— STATED TASK —
Reproduce every line of the records below verbatim, changing, adding, or omitting nothing.
»»
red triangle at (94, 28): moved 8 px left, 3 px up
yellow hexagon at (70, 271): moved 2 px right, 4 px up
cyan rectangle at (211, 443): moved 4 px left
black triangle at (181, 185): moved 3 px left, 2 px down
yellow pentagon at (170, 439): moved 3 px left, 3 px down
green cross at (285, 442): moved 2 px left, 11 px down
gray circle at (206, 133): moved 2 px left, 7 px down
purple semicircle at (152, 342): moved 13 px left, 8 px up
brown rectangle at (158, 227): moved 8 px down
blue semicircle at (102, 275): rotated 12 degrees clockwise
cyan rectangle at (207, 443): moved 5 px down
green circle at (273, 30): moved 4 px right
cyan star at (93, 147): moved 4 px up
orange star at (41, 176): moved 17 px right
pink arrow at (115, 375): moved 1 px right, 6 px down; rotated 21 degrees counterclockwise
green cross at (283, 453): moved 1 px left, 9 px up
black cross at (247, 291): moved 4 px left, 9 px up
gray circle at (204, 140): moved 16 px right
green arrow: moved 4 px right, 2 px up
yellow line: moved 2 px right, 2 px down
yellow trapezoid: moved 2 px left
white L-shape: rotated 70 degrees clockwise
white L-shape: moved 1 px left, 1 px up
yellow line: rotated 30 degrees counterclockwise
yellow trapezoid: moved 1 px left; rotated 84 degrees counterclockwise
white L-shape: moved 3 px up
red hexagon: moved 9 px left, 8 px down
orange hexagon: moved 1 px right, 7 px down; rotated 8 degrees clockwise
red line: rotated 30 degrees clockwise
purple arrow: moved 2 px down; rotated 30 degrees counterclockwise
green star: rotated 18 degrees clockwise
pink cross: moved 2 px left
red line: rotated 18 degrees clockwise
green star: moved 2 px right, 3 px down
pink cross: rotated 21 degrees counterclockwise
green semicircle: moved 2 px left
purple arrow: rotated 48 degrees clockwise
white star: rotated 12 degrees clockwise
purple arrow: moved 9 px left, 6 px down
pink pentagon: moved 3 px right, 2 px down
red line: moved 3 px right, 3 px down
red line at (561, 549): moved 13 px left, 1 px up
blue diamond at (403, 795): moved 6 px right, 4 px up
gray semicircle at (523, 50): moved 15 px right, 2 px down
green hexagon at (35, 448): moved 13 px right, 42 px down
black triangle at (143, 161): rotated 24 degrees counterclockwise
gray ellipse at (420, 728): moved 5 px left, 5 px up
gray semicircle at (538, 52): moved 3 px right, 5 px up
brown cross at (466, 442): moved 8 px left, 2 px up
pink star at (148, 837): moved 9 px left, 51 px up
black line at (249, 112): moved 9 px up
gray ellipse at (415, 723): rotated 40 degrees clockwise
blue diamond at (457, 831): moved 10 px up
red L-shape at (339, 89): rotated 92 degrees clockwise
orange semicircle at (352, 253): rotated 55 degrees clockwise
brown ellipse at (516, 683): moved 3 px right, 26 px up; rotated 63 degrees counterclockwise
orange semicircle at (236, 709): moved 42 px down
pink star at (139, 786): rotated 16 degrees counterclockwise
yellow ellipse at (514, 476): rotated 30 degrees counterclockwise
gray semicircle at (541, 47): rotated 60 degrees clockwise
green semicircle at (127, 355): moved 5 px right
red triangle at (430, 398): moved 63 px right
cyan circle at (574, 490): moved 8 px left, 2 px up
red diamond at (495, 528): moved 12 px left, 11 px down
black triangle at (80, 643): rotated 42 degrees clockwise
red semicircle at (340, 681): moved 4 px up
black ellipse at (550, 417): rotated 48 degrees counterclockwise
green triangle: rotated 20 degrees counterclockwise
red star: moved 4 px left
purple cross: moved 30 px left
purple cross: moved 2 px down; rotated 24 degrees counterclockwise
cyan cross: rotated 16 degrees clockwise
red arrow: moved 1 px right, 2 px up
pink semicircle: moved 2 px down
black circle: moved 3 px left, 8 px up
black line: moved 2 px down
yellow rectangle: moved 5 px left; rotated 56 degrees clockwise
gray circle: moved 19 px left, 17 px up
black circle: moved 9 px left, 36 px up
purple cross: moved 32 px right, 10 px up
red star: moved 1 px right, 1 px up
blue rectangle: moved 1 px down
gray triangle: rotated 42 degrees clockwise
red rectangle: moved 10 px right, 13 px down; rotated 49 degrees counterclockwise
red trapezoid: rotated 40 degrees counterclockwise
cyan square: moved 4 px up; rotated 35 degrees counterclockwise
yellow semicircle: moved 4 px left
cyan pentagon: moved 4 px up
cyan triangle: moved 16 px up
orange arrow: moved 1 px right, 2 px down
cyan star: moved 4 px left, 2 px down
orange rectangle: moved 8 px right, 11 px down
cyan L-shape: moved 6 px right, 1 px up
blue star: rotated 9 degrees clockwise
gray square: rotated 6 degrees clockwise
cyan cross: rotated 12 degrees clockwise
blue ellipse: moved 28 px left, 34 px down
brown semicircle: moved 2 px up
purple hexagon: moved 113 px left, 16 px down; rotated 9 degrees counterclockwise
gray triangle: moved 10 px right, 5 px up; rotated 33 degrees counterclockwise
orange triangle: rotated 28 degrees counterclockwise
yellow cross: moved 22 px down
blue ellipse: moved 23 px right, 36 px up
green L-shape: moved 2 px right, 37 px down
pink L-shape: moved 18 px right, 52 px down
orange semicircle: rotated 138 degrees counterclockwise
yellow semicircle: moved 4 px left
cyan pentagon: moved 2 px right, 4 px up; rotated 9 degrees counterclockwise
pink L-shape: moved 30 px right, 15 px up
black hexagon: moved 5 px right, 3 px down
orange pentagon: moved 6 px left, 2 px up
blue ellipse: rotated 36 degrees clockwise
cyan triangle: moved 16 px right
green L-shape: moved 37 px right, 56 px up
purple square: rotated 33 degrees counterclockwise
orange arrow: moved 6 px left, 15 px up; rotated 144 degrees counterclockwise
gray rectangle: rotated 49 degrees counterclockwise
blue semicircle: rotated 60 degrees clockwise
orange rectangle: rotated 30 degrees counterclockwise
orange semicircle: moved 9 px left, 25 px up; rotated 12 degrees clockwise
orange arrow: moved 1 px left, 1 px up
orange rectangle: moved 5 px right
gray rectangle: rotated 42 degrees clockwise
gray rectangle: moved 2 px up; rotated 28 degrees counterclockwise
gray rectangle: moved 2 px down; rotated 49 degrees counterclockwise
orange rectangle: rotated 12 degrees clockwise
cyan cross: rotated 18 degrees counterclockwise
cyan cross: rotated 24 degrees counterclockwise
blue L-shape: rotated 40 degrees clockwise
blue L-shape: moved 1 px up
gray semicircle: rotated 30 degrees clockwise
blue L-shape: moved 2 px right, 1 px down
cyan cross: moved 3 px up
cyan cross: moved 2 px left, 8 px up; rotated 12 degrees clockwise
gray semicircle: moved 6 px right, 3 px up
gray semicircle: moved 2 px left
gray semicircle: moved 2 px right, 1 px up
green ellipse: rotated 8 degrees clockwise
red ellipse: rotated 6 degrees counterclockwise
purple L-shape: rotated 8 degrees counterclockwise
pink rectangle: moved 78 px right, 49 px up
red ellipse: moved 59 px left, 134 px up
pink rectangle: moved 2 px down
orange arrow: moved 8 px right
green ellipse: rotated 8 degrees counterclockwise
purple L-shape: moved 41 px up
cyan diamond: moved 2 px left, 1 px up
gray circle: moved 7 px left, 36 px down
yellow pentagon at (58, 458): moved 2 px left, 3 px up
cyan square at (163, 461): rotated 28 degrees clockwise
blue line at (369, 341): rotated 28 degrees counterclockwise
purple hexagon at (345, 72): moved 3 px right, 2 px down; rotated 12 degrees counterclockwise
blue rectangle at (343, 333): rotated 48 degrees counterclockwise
««
— ANSWER FOR THE TASK —
red triangle at (94, 28): moved 8 px left, 3 px up
yellow hexagon at (70, 271): moved 2 px right, 4 px up
cyan rectangle at (211, 443): moved 4 px left
black triangle at (181, 185): moved 3 px left, 2 px down
yellow pentagon at (170, 439): moved 3 px left, 3 px down
green cross at (285, 442): moved 2 px left, 11 px down
gray circle at (206, 133): moved 2 px left, 7 px down
purple semicircle at (152, 342): moved 13 px left, 8 px up
brown rectangle at (158, 227): moved 8 px down
blue semicircle at (102, 275): rotated 12 degrees clockwise
cyan rectangle at (207, 443): moved 5 px down
green circle at (273, 30): moved 4 px right
cyan star at (93, 147): moved 4 px up
orange star at (41, 176): moved 17 px right
pink arrow at (115, 375): moved 1 px right, 6 px down; rotated 21 degrees counterclockwise
green cross at (283, 453): moved 1 px left, 9 px up
black cross at (247, 291): moved 4 px left, 9 px up
gray circle at (204, 140): moved 16 px right
green arrow: moved 4 px right, 2 px up
yellow line: moved 2 px right, 2 px down
yellow trapezoid: moved 2 px left
white L-shape: rotated 70 degrees clockwise
white L-shape: moved 1 px left, 1 px up
yellow line: rotated 30 degrees counterclockwise
yellow trapezoid: moved 1 px left; rotated 84 degrees counterclockwise
white L-shape: moved 3 px up
red hexagon: moved 9 px left, 8 px down
orange hexagon: moved 1 px right, 7 px down; rotated 8 degrees clockwise
red line: rotated 30 degrees clockwise
purple arrow: moved 2 px down; rotated 30 degrees counterclockwise
green star: rotated 18 degrees clockwise
pink cross: moved 2 px left
red line: rotated 18 degrees clockwise
green star: moved 2 px right, 3 px down
pink cross: rotated 21 degrees counterclockwise
green semicircle: moved 2 px left
purple arrow: rotated 48 degrees clockwise
white star: rotated 12 degrees clockwise
purple arrow: moved 9 px left, 6 px down
pink pentagon: moved 3 px right, 2 px down
red line: moved 3 px right, 3 px down
red line at (561, 549): moved 13 px left, 1 px up
blue diamond at (403, 795): moved 6 px right, 4 px up
gray semicircle at (523, 50): moved 15 px right, 2 px down
green hexagon at (35, 448): moved 13 px right, 42 px down
black triangle at (143, 161): rotated 24 degrees counterclockwise
gray ellipse at (420, 728): moved 5 px left, 5 px up
gray semicircle at (538, 52): moved 3 px right, 5 px up
brown cross at (466, 442): moved 8 px left, 2 px up
pink star at (148, 837): moved 9 px left, 51 px up
black line at (249, 112): moved 9 px up
gray ellipse at (415, 723): rotated 40 degrees clockwise
blue diamond at (457, 831): moved 10 px up
red L-shape at (339, 89): rotated 92 degrees clockwise
orange semicircle at (352, 253): rotated 55 degrees clockwise
brown ellipse at (516, 683): moved 3 px right, 26 px up; rotated 63 degrees counterclockwise
orange semicircle at (236, 709): moved 42 px down
pink star at (139, 786): rotated 16 degrees counterclockwise
yellow ellipse at (514, 476): rotated 30 degrees counterclockwise
gray semicircle at (541, 47): rotated 60 degrees clockwise
green semicircle at (127, 355): moved 5 px right
red triangle at (430, 398): moved 63 px right
cyan circle at (574, 490): moved 8 px left, 2 px up
red diamond at (495, 528): moved 12 px left, 11 px down
black triangle at (80, 643): rotated 42 degrees clockwise
red semicircle at (340, 681): moved 4 px up
black ellipse at (550, 417): rotated 48 degrees counterclockwise
green triangle: rotated 20 degrees counterclockwise
red star: moved 4 px left
purple cross: moved 30 px left
purple cross: moved 2 px down; rotated 24 degrees counterclockwise
cyan cross: rotated 16 degrees clockwise
red arrow: moved 1 px right, 2 px up
pink semicircle: moved 2 px down
black circle: moved 3 px left, 8 px up
black line: moved 2 px down
yellow rectangle: moved 5 px left; rotated 56 degrees clockwise
gray circle: moved 19 px left, 17 px up
black circle: moved 9 px left, 36 px up
purple cross: moved 32 px right, 10 px up
red star: moved 1 px right, 1 px up
blue rectangle: moved 1 px down
gray triangle: rotated 42 degrees clockwise
red rectangle: moved 10 px right, 13 px down; rotated 49 degrees counterclockwise
red trapezoid: rotated 40 degrees counterclockwise
cyan square: moved 4 px up; rotated 35 degrees counterclockwise
yellow semicircle: moved 4 px left
cyan pentagon: moved 4 px up
cyan triangle: moved 16 px up
orange arrow: moved 1 px right, 2 px down
cyan star: moved 4 px left, 2 px down
orange rectangle: moved 8 px right, 11 px down
cyan L-shape: moved 6 px right, 1 px up
blue star: rotated 9 degrees clockwise
gray square: rotated 6 degrees clockwise
cyan cross: rotated 12 degrees clockwise
blue ellipse: moved 28 px left, 34 px down
brown semicircle: moved 2 px up
purple hexagon: moved 113 px left, 16 px down; rotated 9 degrees counterclockwise
gray triangle: moved 10 px right, 5 px up; rotated 33 degrees counterclockwise
orange triangle: rotated 28 degrees counterclockwise
yellow cross: moved 22 px down
blue ellipse: moved 23 px right, 36 px up
green L-shape: moved 2 px right, 37 px down
pink L-shape: moved 18 px right, 52 px down
orange semicircle: rotated 138 degrees counterclockwise
yellow semicircle: moved 4 px left
cyan pentagon: moved 2 px right, 4 px up; rotated 9 degrees counterclockwise
pink L-shape: moved 30 px right, 15 px up
black hexagon: moved 5 px right, 3 px down
orange pentagon: moved 6 px left, 2 px up
blue ellipse: rotated 36 degrees clockwise
cyan triangle: moved 16 px right
green L-shape: moved 37 px right, 56 px up
purple square: rotated 33 degrees counterclockwise
orange arrow: moved 6 px left, 15 px up; rotated 144 degrees counterclockwise
gray rectangle: rotated 49 degrees counterclockwise
blue semicircle: rotated 60 degrees clockwise
orange rectangle: rotated 30 degrees counterclockwise
orange semicircle: moved 9 px left, 25 px up; rotated 12 degrees clockwise
orange arrow: moved 1 px left, 1 px up
orange rectangle: moved 5 px right
gray rectangle: rotated 42 degrees clockwise
gray rectangle: moved 2 px up; rotated 28 degrees counterclockwise
gray rectangle: moved 2 px down; rotated 49 degrees counterclockwise
orange rectangle: rotated 12 degrees clockwise
cyan cross: rotated 18 degrees counterclockwise
cyan cross: rotated 24 degrees counterclockwise
blue L-shape: rotated 40 degrees clockwise
blue L-shape: moved 1 px up
gray semicircle: rotated 30 degrees clockwise
blue L-shape: moved 2 px right, 1 px down
cyan cross: moved 3 px up
cyan cross: moved 2 px left, 8 px up; rotated 12 degrees clockwise
gray semicircle: moved 6 px right, 3 px up
gray semicircle: moved 2 px left
gray semicircle: moved 2 px right, 1 px up
green ellipse: rotated 8 degrees clockwise
red ellipse: rotated 6 degrees counterclockwise
purple L-shape: rotated 8 degrees counterclockwise
pink rectangle: moved 78 px right, 49 px up
red ellipse: moved 59 px left, 134 px up
pink rectangle: moved 2 px down
orange arrow: moved 8 px right
green ellipse: rotated 8 degrees counterclockwise
purple L-shape: moved 41 px up
cyan diamond: moved 2 px left, 1 px up
gray circle: moved 7 px left, 36 px down
yellow pentagon at (58, 458): moved 2 px left, 3 px up
cyan square at (163, 461): rotated 28 degrees clockwise
blue line at (369, 341): rotated 28 degrees counterclockwise
purple hexagon at (345, 72): moved 3 px right, 2 px down; rotated 12 degrees counterclockwise
blue rectangle at (343, 333): rotated 48 degrees counterclockwise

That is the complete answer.